#### THE DATA:
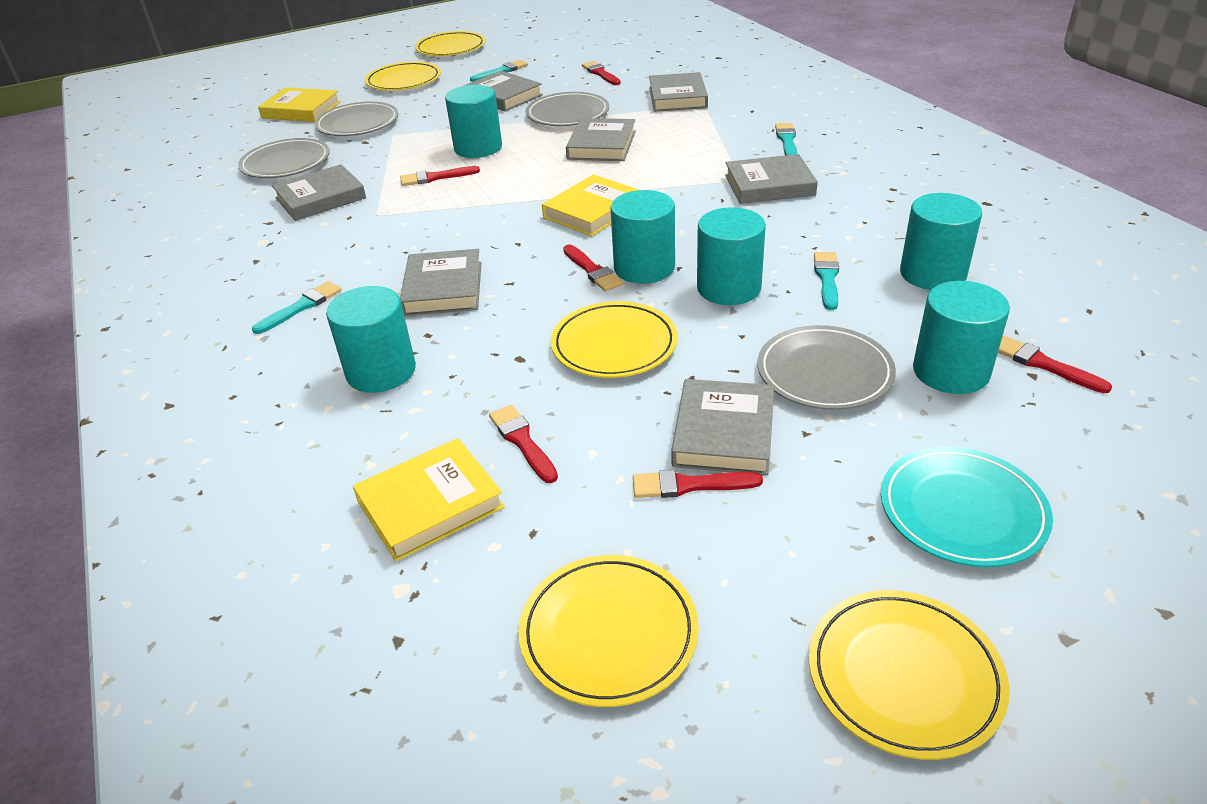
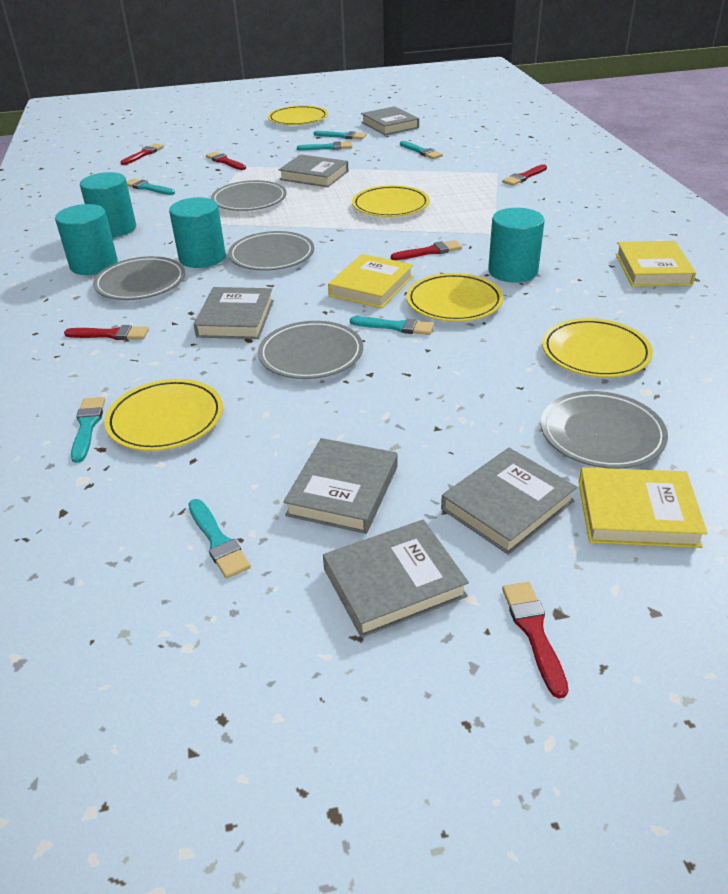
grey book: 7 -> 6
grey plate: 4 -> 5
turquoise brush: 4 -> 7
turquoise cylinder: 6 -> 4
turquoise plate: 1 -> 0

#### TASK DETAILS:
Taking each record in turn, retype it exactly and drop any picture.

#### RESPONSE AREA:
grey book: 7 -> 6
grey plate: 4 -> 5
turquoise brush: 4 -> 7
turquoise cylinder: 6 -> 4
turquoise plate: 1 -> 0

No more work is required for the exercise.